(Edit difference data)
*** Block opens ***
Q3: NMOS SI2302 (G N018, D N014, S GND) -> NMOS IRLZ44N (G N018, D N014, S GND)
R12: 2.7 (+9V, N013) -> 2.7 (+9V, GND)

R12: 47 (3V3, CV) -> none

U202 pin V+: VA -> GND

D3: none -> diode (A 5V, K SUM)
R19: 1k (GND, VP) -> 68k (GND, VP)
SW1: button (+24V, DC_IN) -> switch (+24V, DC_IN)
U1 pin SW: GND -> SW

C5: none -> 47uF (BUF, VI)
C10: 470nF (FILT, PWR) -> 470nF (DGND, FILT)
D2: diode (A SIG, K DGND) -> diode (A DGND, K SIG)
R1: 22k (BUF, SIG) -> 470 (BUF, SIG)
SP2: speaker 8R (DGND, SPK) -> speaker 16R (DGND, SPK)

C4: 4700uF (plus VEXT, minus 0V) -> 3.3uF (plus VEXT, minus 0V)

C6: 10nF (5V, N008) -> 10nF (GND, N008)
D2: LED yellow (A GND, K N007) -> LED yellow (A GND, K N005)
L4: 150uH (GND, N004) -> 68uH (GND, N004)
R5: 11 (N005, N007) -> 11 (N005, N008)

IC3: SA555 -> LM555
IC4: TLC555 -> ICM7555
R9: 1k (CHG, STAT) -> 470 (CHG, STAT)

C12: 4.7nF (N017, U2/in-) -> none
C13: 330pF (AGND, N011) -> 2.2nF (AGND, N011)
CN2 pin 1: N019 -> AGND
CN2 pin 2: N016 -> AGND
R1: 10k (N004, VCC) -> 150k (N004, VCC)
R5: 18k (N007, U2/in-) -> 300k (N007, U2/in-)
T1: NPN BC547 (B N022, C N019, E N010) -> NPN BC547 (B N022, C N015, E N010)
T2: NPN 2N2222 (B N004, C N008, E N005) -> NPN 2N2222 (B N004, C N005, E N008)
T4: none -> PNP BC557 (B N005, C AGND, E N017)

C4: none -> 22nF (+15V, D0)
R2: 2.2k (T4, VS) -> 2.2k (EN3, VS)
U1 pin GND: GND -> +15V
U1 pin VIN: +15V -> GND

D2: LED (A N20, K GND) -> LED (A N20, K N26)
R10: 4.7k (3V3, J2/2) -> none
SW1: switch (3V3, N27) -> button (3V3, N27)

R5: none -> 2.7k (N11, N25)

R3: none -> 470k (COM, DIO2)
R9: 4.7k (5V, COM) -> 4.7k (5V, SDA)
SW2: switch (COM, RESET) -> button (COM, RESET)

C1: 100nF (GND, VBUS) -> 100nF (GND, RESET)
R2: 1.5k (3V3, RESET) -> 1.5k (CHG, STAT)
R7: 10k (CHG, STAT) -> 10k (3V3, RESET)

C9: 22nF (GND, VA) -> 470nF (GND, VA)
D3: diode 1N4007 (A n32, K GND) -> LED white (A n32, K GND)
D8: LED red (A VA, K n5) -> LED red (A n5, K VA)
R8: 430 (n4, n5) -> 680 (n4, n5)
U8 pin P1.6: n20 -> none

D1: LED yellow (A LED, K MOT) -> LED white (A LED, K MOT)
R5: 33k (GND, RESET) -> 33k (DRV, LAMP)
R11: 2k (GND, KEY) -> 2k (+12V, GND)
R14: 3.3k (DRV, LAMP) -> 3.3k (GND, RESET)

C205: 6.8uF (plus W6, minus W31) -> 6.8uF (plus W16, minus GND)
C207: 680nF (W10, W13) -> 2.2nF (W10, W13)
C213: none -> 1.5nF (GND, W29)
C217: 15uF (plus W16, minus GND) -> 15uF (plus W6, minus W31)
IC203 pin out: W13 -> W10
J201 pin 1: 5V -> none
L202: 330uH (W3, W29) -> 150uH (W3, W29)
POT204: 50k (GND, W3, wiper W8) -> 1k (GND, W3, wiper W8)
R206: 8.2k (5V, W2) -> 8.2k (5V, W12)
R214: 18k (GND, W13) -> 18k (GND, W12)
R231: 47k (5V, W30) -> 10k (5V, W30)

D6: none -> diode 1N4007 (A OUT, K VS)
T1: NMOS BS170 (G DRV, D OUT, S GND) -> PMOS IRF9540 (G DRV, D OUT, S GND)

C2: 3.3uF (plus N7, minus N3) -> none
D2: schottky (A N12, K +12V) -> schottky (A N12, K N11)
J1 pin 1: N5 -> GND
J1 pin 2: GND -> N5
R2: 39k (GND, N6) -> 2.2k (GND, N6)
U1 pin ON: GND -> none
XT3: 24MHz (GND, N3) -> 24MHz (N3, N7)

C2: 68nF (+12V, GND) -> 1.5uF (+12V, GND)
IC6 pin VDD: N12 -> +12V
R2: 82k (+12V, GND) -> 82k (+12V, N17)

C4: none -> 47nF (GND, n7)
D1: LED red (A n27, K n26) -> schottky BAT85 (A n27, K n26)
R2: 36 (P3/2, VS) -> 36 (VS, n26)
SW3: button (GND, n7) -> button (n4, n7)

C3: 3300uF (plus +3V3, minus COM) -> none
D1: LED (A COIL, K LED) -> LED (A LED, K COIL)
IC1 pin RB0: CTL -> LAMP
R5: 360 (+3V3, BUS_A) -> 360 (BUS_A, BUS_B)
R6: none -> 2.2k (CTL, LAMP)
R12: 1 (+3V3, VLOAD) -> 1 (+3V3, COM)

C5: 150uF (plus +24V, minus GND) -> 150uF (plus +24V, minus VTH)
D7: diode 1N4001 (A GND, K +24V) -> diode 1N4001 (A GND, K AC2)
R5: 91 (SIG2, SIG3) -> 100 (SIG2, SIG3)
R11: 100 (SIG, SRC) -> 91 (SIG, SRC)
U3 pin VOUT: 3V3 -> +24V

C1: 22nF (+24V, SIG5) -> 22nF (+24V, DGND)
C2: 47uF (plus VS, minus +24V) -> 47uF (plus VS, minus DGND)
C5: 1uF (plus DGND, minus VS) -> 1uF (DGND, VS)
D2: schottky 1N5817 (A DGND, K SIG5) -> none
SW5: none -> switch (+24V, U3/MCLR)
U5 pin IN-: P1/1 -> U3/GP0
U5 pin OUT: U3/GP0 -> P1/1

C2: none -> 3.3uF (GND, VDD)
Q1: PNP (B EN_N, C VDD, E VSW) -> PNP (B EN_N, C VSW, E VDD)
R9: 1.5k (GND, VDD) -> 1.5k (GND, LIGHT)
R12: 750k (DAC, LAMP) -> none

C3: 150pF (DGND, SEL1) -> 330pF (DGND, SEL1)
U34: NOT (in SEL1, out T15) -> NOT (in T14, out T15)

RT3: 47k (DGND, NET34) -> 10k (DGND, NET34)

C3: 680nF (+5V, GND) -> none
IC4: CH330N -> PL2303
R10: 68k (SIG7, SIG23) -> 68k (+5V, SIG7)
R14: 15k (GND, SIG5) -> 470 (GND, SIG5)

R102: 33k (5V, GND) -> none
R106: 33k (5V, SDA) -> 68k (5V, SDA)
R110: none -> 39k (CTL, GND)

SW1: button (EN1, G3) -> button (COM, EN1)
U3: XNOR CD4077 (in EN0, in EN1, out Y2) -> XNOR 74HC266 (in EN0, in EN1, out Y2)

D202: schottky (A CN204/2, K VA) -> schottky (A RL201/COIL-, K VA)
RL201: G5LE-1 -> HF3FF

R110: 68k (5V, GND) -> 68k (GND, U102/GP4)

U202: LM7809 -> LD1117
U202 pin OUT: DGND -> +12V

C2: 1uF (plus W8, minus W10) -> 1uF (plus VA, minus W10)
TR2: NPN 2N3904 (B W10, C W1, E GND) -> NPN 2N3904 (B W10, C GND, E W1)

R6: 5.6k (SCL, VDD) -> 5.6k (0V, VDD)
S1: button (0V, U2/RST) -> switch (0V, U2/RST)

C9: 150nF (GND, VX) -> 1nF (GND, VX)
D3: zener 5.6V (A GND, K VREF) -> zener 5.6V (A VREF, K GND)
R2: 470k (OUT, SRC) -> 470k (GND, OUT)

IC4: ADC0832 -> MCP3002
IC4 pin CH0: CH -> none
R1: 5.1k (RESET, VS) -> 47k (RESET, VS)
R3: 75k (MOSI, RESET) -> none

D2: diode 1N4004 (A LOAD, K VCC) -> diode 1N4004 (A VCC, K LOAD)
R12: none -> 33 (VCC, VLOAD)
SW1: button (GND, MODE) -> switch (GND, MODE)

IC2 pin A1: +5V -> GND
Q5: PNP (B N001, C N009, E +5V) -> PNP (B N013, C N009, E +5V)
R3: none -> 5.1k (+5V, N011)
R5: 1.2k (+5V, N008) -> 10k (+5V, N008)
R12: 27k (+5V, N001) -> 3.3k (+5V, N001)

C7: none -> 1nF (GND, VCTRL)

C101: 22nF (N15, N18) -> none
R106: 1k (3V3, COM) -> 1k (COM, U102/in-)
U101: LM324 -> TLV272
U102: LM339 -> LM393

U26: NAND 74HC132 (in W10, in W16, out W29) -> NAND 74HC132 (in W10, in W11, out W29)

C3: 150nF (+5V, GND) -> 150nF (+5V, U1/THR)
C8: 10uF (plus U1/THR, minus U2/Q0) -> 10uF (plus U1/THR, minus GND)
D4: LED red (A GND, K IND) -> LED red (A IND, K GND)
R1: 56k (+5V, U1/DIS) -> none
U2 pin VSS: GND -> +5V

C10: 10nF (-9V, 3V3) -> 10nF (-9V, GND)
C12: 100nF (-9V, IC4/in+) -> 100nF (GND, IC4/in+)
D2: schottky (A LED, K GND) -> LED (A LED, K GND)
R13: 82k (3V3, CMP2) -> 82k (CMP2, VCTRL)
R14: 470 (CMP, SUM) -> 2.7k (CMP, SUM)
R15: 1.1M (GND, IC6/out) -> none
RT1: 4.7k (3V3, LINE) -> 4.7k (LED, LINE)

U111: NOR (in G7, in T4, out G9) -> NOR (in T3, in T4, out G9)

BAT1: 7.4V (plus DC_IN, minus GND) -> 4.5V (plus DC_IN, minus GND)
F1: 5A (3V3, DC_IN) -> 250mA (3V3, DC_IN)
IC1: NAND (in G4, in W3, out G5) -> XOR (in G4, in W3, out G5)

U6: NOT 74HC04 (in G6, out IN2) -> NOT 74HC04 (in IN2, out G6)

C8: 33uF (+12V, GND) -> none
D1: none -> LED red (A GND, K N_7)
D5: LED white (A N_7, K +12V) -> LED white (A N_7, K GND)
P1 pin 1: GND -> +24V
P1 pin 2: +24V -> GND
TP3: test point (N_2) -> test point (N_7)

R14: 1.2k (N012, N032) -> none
*** Block closes ***
* _Activity_
How many lines in the records contain the word "button"? Answer with the number alone.

* _Written solution_
7